▶ _EXERCISE INSTRUCTIONS_: Wherever the listing has a line with the string "square", copy that line out.

▶ _LISTED ENTRIES_:

*** Block opens ***

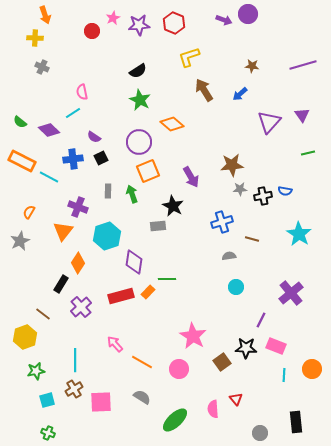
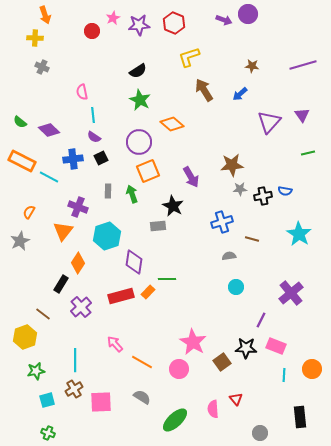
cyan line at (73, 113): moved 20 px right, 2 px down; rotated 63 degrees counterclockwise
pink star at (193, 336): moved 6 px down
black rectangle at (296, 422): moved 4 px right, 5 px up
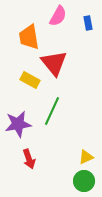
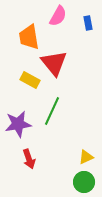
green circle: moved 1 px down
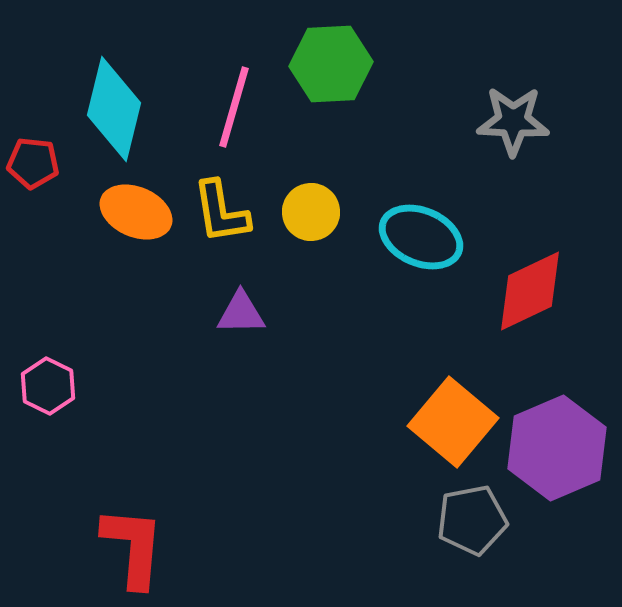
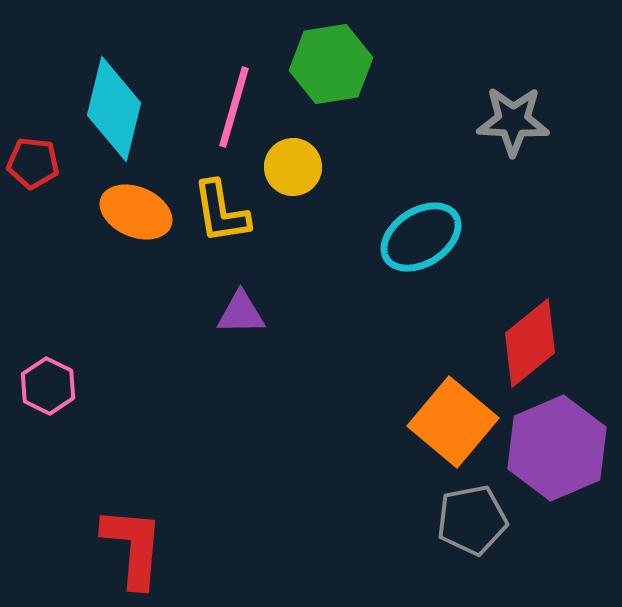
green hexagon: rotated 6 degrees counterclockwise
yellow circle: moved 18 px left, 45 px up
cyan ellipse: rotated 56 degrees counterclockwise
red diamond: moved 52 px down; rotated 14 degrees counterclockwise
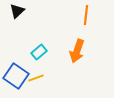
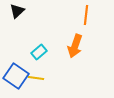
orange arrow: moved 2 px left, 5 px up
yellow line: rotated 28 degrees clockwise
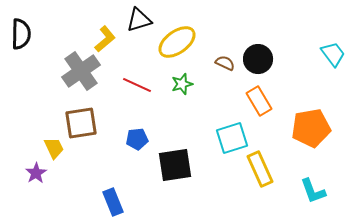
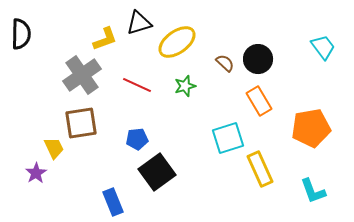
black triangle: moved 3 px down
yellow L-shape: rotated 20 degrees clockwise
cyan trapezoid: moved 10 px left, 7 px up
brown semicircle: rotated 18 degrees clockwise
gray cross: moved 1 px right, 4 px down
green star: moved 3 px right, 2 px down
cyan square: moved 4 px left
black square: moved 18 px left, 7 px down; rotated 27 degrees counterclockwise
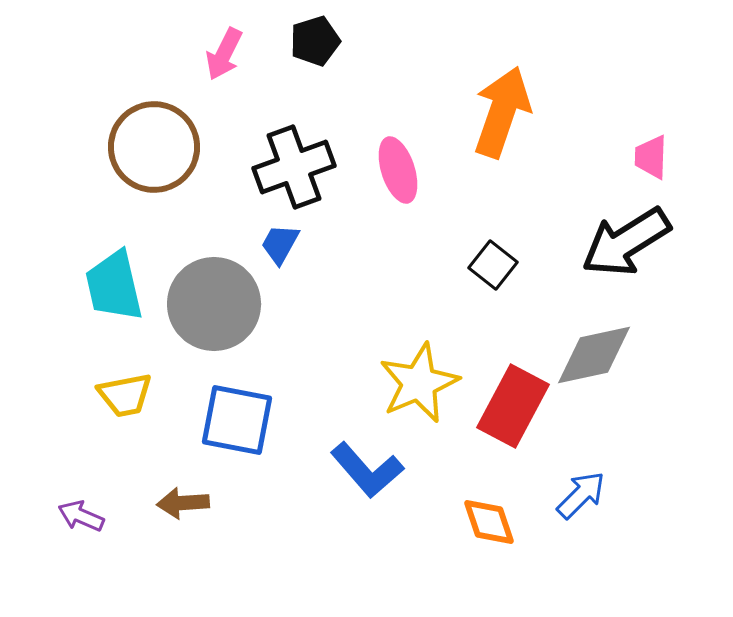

*** Block closes ***

▶ _OUTPUT OF THE TASK_:
cyan square: moved 4 px left
black square: moved 18 px left, 7 px down; rotated 27 degrees counterclockwise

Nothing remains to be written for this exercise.